PROBLEM TO SOLVE
In the rows below, from the first row through the one containing "cyan semicircle at (229, 448): moved", inclusive, change every "rotated" to "turned" and leave all else as it is. Return only those rows.

* Begin PROVIDED DATA *

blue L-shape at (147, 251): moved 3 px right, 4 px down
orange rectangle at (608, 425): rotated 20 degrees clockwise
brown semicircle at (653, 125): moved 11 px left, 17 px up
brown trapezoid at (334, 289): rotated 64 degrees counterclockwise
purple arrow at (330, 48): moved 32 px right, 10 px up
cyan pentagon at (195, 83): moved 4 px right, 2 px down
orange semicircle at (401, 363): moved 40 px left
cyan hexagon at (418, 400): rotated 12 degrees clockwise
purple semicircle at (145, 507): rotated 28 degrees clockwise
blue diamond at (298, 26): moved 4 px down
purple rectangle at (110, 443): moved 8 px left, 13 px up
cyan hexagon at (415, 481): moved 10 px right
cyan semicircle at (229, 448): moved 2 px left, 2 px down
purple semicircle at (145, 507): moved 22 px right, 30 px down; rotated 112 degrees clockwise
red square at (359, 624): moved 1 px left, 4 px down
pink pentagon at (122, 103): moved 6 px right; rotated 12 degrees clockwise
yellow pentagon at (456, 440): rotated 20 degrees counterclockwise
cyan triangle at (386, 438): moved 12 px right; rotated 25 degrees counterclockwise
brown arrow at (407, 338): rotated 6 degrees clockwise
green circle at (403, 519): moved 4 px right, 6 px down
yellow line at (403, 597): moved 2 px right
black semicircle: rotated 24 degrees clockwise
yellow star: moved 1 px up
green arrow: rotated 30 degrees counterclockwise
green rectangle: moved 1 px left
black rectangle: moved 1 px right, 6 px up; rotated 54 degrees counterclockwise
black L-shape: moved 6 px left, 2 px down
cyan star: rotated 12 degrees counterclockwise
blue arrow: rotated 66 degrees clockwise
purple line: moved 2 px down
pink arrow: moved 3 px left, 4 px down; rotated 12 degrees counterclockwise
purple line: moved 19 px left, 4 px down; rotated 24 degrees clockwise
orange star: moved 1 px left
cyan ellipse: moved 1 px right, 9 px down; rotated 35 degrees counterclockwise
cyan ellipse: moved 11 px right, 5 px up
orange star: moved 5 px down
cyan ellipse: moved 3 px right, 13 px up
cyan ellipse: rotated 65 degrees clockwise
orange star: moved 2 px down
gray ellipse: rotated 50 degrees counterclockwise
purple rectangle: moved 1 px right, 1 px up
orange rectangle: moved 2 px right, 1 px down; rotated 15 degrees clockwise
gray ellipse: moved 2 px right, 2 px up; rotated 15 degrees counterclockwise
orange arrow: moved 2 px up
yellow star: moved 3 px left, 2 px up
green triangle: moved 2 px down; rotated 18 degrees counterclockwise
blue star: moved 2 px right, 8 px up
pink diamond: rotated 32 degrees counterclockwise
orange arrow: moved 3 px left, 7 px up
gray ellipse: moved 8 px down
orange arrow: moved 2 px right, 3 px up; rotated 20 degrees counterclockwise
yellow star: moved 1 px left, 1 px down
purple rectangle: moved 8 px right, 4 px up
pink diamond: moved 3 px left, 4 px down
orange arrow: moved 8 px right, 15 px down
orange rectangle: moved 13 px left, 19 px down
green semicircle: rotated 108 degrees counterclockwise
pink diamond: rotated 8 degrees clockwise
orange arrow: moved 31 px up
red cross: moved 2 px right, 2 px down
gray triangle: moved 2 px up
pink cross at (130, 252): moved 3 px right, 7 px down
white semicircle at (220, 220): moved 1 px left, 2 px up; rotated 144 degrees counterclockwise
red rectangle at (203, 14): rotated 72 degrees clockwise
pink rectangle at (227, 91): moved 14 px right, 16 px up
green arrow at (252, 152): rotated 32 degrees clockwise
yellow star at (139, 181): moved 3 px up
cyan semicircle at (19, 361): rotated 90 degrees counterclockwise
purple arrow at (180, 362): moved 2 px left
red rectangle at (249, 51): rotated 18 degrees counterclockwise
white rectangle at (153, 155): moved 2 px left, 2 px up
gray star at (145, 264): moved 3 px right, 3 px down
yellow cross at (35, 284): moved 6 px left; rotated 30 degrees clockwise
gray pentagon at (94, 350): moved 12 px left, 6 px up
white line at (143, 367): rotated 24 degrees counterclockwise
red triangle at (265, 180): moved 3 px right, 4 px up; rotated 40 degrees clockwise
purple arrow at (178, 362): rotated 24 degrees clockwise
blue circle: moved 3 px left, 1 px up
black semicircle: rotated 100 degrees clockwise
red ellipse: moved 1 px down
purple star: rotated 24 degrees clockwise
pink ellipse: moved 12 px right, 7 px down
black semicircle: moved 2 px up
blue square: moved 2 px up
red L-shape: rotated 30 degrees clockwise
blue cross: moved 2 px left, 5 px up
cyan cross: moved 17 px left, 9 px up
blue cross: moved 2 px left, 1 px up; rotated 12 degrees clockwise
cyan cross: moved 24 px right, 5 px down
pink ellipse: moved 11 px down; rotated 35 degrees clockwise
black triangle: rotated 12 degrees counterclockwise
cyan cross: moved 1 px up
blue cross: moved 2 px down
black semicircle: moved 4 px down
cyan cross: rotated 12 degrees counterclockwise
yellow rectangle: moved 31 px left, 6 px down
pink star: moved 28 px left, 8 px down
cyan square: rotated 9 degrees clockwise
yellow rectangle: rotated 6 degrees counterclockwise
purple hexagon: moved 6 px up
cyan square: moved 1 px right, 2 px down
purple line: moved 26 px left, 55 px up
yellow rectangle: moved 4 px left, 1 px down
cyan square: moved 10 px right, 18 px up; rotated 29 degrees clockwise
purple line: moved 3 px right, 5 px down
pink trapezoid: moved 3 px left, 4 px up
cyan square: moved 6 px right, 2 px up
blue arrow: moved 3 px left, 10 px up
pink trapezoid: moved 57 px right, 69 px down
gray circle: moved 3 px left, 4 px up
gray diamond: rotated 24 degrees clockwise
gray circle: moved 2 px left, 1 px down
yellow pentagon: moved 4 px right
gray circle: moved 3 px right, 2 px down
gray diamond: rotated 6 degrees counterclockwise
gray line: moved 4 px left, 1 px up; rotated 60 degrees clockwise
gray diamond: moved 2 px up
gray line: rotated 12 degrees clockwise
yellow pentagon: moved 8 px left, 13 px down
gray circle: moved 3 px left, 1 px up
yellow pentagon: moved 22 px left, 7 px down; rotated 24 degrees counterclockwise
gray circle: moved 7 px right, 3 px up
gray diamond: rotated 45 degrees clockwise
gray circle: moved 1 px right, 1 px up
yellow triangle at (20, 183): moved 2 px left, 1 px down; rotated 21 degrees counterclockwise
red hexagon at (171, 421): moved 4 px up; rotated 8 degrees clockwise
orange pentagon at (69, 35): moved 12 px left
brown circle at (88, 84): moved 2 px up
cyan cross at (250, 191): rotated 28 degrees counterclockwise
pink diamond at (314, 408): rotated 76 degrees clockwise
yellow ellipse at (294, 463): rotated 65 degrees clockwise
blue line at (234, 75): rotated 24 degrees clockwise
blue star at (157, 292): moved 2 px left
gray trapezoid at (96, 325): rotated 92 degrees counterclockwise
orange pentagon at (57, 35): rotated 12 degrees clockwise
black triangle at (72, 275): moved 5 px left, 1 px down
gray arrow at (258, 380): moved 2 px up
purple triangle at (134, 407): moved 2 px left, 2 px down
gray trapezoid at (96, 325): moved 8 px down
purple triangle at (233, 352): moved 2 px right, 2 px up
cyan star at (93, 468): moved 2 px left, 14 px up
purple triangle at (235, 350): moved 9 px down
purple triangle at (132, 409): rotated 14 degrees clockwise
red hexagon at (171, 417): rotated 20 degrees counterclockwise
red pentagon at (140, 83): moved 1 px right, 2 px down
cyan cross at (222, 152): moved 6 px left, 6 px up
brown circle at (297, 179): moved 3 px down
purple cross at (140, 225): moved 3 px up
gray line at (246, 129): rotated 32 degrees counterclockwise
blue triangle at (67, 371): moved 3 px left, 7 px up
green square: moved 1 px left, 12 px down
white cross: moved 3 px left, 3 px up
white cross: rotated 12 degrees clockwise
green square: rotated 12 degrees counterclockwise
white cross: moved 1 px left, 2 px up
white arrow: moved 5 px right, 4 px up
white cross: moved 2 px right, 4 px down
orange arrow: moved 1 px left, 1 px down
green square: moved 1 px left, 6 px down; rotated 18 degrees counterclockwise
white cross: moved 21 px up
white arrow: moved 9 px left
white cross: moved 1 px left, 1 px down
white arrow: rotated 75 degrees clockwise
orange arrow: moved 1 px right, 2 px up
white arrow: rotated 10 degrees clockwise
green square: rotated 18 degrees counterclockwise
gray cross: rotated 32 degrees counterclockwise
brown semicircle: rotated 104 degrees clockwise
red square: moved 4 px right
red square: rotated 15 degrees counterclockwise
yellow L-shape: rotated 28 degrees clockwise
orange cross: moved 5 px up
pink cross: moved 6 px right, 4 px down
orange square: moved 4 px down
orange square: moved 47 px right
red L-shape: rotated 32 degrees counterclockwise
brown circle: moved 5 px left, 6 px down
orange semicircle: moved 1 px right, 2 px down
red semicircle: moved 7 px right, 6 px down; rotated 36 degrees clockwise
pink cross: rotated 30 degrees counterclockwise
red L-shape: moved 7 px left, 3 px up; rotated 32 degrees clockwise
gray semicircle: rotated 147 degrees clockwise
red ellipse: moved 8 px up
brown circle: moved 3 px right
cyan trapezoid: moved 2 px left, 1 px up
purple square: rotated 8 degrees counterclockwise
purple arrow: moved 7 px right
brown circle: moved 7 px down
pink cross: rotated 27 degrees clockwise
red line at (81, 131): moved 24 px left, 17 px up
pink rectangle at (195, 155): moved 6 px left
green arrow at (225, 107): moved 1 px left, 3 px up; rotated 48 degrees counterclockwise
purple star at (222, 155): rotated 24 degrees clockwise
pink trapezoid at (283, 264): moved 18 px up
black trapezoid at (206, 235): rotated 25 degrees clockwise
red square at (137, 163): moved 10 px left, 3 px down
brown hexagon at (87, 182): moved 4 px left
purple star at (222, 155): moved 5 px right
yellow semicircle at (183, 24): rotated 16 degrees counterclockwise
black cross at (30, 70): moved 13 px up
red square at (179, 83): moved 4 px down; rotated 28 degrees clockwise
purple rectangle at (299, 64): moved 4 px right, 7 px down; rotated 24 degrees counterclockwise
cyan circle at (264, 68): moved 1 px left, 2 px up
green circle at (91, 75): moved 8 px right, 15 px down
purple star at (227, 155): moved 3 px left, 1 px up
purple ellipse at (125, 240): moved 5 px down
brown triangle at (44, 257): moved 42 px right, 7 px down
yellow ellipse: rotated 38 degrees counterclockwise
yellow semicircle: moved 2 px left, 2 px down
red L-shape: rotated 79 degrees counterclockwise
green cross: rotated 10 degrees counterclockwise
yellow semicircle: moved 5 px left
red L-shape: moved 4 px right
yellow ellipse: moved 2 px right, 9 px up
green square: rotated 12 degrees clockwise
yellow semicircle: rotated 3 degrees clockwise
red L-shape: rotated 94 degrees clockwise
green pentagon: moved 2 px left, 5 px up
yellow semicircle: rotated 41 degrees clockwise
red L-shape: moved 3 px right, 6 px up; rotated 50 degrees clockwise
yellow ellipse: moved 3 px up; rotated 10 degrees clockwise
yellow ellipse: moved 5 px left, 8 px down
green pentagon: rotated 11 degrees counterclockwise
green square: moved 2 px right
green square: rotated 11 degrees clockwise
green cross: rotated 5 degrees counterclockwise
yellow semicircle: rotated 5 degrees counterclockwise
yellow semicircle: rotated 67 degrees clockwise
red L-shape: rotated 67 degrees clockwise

* End PROVIDED DATA *

OUTPUT FOR THIS EXERCISE
blue L-shape at (147, 251): moved 3 px right, 4 px down
orange rectangle at (608, 425): turned 20 degrees clockwise
brown semicircle at (653, 125): moved 11 px left, 17 px up
brown trapezoid at (334, 289): turned 64 degrees counterclockwise
purple arrow at (330, 48): moved 32 px right, 10 px up
cyan pentagon at (195, 83): moved 4 px right, 2 px down
orange semicircle at (401, 363): moved 40 px left
cyan hexagon at (418, 400): turned 12 degrees clockwise
purple semicircle at (145, 507): turned 28 degrees clockwise
blue diamond at (298, 26): moved 4 px down
purple rectangle at (110, 443): moved 8 px left, 13 px up
cyan hexagon at (415, 481): moved 10 px right
cyan semicircle at (229, 448): moved 2 px left, 2 px down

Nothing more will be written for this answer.